ASSIGNED TASK
Output the records, every one, exactly as given.

(MATERIAL TO PROCESS begins)

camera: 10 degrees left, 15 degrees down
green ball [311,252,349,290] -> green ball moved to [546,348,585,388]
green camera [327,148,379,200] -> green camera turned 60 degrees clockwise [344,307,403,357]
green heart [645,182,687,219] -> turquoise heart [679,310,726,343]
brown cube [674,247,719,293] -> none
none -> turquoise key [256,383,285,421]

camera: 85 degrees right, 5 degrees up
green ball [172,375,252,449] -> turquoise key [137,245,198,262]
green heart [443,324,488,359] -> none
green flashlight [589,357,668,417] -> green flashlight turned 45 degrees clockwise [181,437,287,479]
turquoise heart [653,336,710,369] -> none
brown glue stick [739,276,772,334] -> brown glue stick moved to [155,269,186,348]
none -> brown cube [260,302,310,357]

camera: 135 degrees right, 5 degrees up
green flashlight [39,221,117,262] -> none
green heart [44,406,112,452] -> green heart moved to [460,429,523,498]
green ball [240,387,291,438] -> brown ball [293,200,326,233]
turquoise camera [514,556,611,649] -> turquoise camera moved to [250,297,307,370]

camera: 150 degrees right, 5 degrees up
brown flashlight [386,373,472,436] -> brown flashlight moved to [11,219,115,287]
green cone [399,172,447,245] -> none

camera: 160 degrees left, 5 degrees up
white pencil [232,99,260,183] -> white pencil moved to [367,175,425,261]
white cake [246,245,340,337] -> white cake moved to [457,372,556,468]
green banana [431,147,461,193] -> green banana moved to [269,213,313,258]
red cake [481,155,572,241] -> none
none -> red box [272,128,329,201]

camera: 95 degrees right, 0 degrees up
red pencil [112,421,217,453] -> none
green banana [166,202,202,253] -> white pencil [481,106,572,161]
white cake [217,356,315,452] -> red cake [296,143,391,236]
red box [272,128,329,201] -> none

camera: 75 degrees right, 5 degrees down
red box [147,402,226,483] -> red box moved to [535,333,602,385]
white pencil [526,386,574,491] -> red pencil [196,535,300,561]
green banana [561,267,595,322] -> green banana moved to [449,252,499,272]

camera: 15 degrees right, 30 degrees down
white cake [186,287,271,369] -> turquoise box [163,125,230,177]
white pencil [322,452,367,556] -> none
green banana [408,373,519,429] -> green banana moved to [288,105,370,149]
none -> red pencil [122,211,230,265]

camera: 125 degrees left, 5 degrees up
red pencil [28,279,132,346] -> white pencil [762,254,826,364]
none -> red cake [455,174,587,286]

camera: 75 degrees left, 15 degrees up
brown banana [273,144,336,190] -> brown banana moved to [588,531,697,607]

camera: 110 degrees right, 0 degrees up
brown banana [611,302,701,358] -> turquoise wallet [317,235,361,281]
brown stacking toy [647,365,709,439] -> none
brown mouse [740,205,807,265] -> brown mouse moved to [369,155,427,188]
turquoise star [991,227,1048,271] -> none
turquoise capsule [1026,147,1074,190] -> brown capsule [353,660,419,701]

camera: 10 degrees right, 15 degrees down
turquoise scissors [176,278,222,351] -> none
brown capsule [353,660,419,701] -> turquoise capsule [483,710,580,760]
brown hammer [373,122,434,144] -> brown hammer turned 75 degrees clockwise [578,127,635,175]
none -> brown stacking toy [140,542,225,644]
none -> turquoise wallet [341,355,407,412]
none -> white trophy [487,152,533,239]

(MATERIAL TO PROCESS ends)

RESPONSE TO THIS EXERCISE
camera: 10 degrees left, 15 degrees down
green ball [311,252,349,290] -> green ball moved to [546,348,585,388]
green camera [327,148,379,200] -> green camera turned 60 degrees clockwise [344,307,403,357]
green heart [645,182,687,219] -> turquoise heart [679,310,726,343]
brown cube [674,247,719,293] -> none
none -> turquoise key [256,383,285,421]

camera: 85 degrees right, 5 degrees up
green ball [172,375,252,449] -> turquoise key [137,245,198,262]
green heart [443,324,488,359] -> none
green flashlight [589,357,668,417] -> green flashlight turned 45 degrees clockwise [181,437,287,479]
turquoise heart [653,336,710,369] -> none
brown glue stick [739,276,772,334] -> brown glue stick moved to [155,269,186,348]
none -> brown cube [260,302,310,357]

camera: 135 degrees right, 5 degrees up
green flashlight [39,221,117,262] -> none
green heart [44,406,112,452] -> green heart moved to [460,429,523,498]
green ball [240,387,291,438] -> brown ball [293,200,326,233]
turquoise camera [514,556,611,649] -> turquoise camera moved to [250,297,307,370]

camera: 150 degrees right, 5 degrees up
brown flashlight [386,373,472,436] -> brown flashlight moved to [11,219,115,287]
green cone [399,172,447,245] -> none

camera: 160 degrees left, 5 degrees up
white pencil [232,99,260,183] -> white pencil moved to [367,175,425,261]
white cake [246,245,340,337] -> white cake moved to [457,372,556,468]
green banana [431,147,461,193] -> green banana moved to [269,213,313,258]
red cake [481,155,572,241] -> none
none -> red box [272,128,329,201]

camera: 95 degrees right, 0 degrees up
red pencil [112,421,217,453] -> none
green banana [166,202,202,253] -> white pencil [481,106,572,161]
white cake [217,356,315,452] -> red cake [296,143,391,236]
red box [272,128,329,201] -> none

camera: 75 degrees right, 5 degrees down
red box [147,402,226,483] -> red box moved to [535,333,602,385]
white pencil [526,386,574,491] -> red pencil [196,535,300,561]
green banana [561,267,595,322] -> green banana moved to [449,252,499,272]

camera: 15 degrees right, 30 degrees down
white cake [186,287,271,369] -> turquoise box [163,125,230,177]
white pencil [322,452,367,556] -> none
green banana [408,373,519,429] -> green banana moved to [288,105,370,149]
none -> red pencil [122,211,230,265]

camera: 125 degrees left, 5 degrees up
red pencil [28,279,132,346] -> white pencil [762,254,826,364]
none -> red cake [455,174,587,286]

camera: 75 degrees left, 15 degrees up
brown banana [273,144,336,190] -> brown banana moved to [588,531,697,607]

camera: 110 degrees right, 0 degrees up
brown banana [611,302,701,358] -> turquoise wallet [317,235,361,281]
brown stacking toy [647,365,709,439] -> none
brown mouse [740,205,807,265] -> brown mouse moved to [369,155,427,188]
turquoise star [991,227,1048,271] -> none
turquoise capsule [1026,147,1074,190] -> brown capsule [353,660,419,701]

camera: 10 degrees right, 15 degrees down
turquoise scissors [176,278,222,351] -> none
brown capsule [353,660,419,701] -> turquoise capsule [483,710,580,760]
brown hammer [373,122,434,144] -> brown hammer turned 75 degrees clockwise [578,127,635,175]
none -> brown stacking toy [140,542,225,644]
none -> turquoise wallet [341,355,407,412]
none -> white trophy [487,152,533,239]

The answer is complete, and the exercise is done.